═════ The input ═════

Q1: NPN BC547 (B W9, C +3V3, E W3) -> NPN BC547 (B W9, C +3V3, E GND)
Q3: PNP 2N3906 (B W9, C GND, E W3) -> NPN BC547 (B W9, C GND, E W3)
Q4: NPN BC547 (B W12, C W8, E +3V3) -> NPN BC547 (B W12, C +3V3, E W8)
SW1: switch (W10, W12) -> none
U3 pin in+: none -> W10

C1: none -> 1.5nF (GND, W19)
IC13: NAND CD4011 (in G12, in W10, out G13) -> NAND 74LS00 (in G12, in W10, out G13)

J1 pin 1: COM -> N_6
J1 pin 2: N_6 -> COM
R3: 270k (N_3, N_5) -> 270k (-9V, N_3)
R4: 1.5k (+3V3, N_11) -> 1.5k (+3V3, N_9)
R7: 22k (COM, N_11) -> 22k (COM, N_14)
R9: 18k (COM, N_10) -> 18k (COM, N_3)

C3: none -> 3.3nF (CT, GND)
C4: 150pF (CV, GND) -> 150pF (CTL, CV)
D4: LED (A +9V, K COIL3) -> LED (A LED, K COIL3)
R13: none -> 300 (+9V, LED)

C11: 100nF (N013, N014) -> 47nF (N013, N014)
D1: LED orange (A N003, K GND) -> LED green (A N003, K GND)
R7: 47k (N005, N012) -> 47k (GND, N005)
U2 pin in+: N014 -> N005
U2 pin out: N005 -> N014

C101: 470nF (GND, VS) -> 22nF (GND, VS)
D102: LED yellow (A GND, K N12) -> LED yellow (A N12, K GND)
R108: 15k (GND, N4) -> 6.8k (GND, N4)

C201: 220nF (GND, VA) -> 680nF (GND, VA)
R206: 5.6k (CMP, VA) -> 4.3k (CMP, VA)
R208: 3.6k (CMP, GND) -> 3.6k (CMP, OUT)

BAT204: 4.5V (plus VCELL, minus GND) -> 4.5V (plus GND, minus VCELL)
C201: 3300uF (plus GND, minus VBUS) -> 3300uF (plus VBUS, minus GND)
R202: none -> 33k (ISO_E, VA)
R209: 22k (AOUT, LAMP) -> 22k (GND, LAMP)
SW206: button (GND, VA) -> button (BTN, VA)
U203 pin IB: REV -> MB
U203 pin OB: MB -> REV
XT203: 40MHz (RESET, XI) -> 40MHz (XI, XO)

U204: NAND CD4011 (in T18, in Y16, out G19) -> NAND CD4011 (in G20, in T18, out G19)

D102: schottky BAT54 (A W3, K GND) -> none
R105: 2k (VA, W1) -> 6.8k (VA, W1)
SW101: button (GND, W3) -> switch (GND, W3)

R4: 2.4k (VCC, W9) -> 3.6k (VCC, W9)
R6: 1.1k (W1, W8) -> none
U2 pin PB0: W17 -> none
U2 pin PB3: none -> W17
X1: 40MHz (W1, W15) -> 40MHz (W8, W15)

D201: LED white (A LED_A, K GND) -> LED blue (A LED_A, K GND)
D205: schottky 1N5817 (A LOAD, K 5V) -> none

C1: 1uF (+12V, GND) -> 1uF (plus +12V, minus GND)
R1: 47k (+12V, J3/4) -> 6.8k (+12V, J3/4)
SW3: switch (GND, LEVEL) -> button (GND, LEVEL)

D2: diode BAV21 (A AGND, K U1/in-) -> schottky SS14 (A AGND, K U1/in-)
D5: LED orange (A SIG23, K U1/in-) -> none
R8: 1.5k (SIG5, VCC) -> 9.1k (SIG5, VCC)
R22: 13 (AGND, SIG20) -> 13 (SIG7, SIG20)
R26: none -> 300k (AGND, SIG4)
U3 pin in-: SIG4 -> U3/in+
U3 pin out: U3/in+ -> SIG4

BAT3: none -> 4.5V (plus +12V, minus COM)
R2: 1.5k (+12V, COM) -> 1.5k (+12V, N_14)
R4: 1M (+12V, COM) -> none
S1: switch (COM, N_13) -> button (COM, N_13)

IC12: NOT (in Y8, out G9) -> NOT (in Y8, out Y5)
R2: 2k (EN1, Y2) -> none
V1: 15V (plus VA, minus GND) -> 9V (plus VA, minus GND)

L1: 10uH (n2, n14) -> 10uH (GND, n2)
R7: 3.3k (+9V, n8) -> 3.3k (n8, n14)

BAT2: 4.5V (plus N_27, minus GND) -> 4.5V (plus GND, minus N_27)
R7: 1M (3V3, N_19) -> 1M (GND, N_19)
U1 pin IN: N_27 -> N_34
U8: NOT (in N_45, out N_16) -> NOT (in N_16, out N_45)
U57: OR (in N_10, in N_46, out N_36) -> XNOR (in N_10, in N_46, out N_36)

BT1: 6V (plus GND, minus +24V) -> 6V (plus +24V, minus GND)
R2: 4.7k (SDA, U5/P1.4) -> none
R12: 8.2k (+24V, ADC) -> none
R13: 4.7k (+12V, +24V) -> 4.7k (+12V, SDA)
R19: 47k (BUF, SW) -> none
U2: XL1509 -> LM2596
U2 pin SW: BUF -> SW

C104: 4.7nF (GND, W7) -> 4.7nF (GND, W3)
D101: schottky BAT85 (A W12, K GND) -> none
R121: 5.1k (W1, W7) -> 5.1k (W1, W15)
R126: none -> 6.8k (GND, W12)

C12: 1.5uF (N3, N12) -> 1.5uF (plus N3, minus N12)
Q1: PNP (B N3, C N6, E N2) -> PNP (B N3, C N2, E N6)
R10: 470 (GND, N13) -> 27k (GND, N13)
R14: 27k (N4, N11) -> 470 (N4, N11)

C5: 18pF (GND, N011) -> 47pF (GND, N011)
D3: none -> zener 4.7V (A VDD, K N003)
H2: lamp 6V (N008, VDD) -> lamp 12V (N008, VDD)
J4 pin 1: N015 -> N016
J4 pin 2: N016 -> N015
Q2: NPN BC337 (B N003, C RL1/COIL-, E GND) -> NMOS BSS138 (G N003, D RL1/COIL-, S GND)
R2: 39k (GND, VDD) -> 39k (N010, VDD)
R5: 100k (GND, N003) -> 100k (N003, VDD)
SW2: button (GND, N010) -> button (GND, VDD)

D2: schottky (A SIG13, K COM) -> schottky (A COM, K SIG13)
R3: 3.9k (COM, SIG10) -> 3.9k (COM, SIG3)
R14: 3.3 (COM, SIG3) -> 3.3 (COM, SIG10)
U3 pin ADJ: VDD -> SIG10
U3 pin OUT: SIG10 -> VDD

═════

* What you need to do: List the lines of the material in which the word "plus" occurs.

* Answer to this problem:
BAT204: 4.5V (plus VCELL, minus GND) -> 4.5V (plus GND, minus VCELL)
C201: 3300uF (plus GND, minus VBUS) -> 3300uF (plus VBUS, minus GND)
C1: 1uF (+12V, GND) -> 1uF (plus +12V, minus GND)
BAT3: none -> 4.5V (plus +12V, minus COM)
V1: 15V (plus VA, minus GND) -> 9V (plus VA, minus GND)
BAT2: 4.5V (plus N_27, minus GND) -> 4.5V (plus GND, minus N_27)
BT1: 6V (plus GND, minus +24V) -> 6V (plus +24V, minus GND)
C12: 1.5uF (N3, N12) -> 1.5uF (plus N3, minus N12)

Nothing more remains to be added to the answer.